Instructions to follow
Copy every line in the entries below word for word, leaving out the pictures.

Entries shown

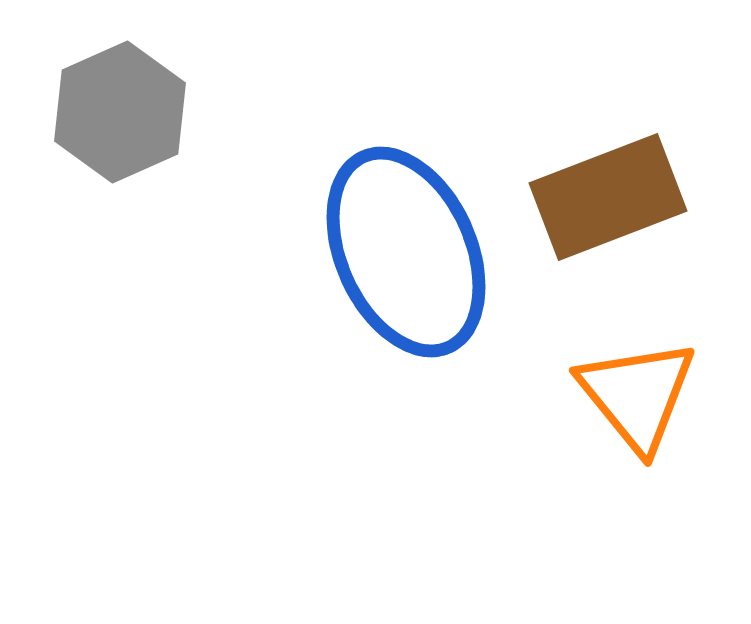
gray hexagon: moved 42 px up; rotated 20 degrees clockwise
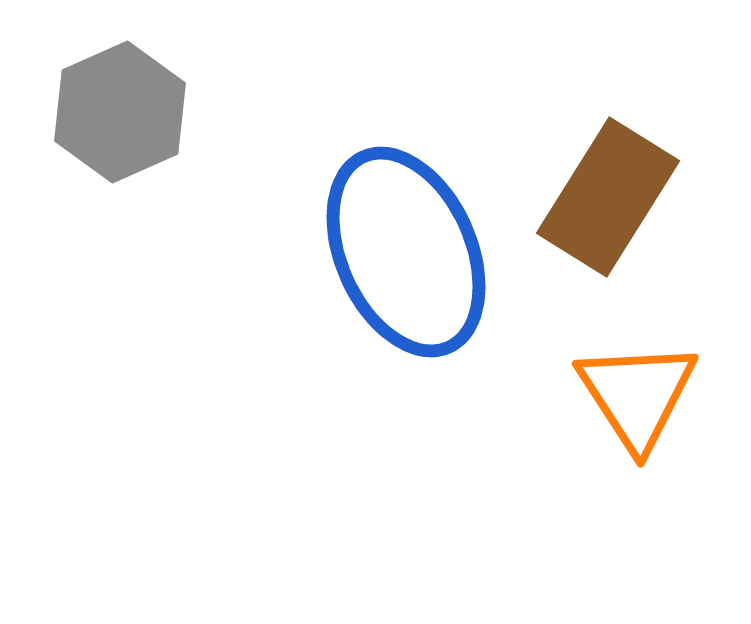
brown rectangle: rotated 37 degrees counterclockwise
orange triangle: rotated 6 degrees clockwise
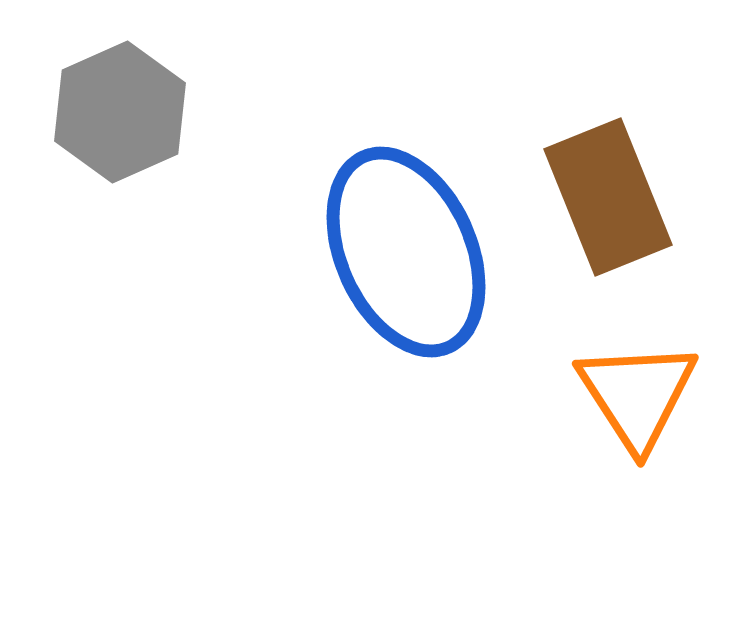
brown rectangle: rotated 54 degrees counterclockwise
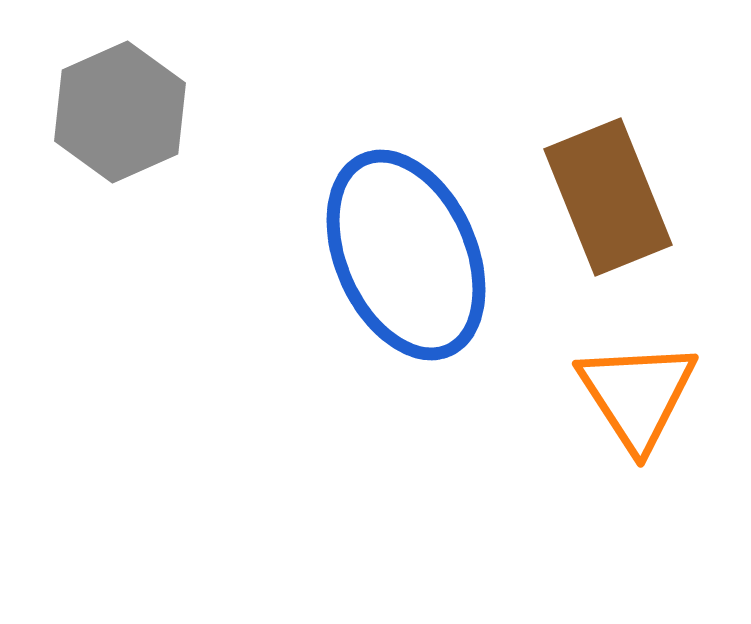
blue ellipse: moved 3 px down
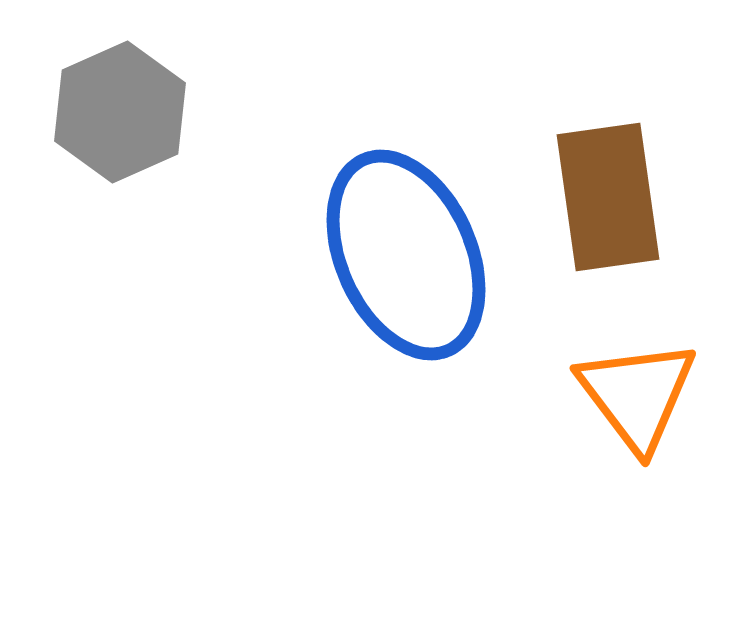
brown rectangle: rotated 14 degrees clockwise
orange triangle: rotated 4 degrees counterclockwise
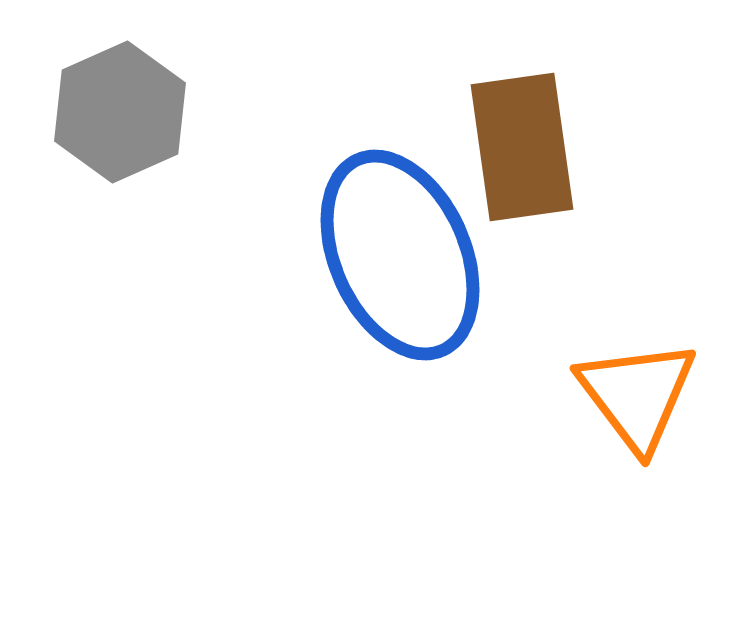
brown rectangle: moved 86 px left, 50 px up
blue ellipse: moved 6 px left
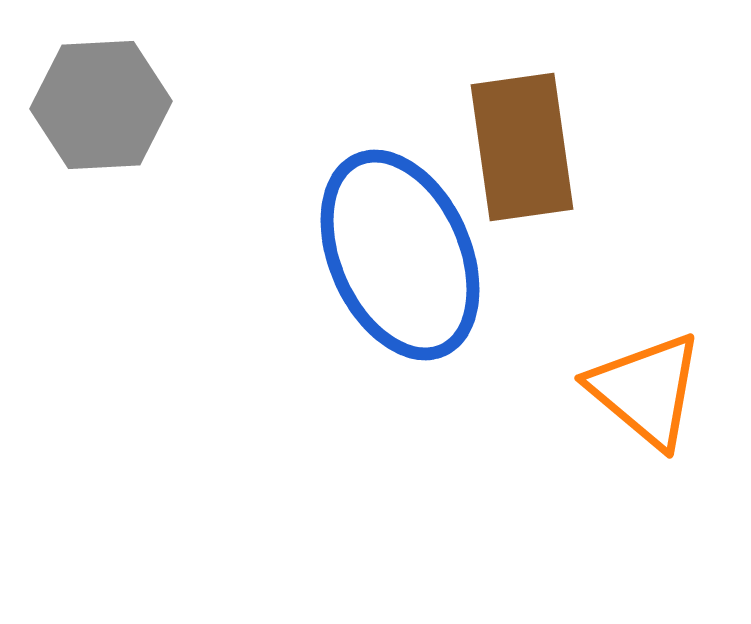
gray hexagon: moved 19 px left, 7 px up; rotated 21 degrees clockwise
orange triangle: moved 9 px right, 5 px up; rotated 13 degrees counterclockwise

Solution below
gray hexagon: moved 42 px up; rotated 20 degrees clockwise
brown rectangle: rotated 37 degrees counterclockwise
orange triangle: rotated 6 degrees clockwise
brown rectangle: rotated 54 degrees counterclockwise
blue ellipse: moved 3 px down
brown rectangle: rotated 14 degrees clockwise
orange triangle: rotated 4 degrees counterclockwise
brown rectangle: moved 86 px left, 50 px up
blue ellipse: moved 6 px left
gray hexagon: moved 19 px left, 7 px up; rotated 21 degrees clockwise
orange triangle: moved 9 px right, 5 px up; rotated 13 degrees counterclockwise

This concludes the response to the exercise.